What is expected: List each line in the rows below that contains the string "screenshot", treating uppercase and lowercase letters as different.

Stored data entries:
◇ ◇ ◇ ◇ ◇

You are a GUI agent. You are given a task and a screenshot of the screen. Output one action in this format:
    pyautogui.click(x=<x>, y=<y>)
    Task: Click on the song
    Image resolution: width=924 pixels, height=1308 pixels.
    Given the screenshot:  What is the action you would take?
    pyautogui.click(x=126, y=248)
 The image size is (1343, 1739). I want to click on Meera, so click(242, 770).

◇ ◇ ◇ ◇ ◇

Response to this task:
You are a GUI agent. You are given a task and a screenshot of the screen. Output one action in this format:
    Given the screenshot:  What is the action you would take?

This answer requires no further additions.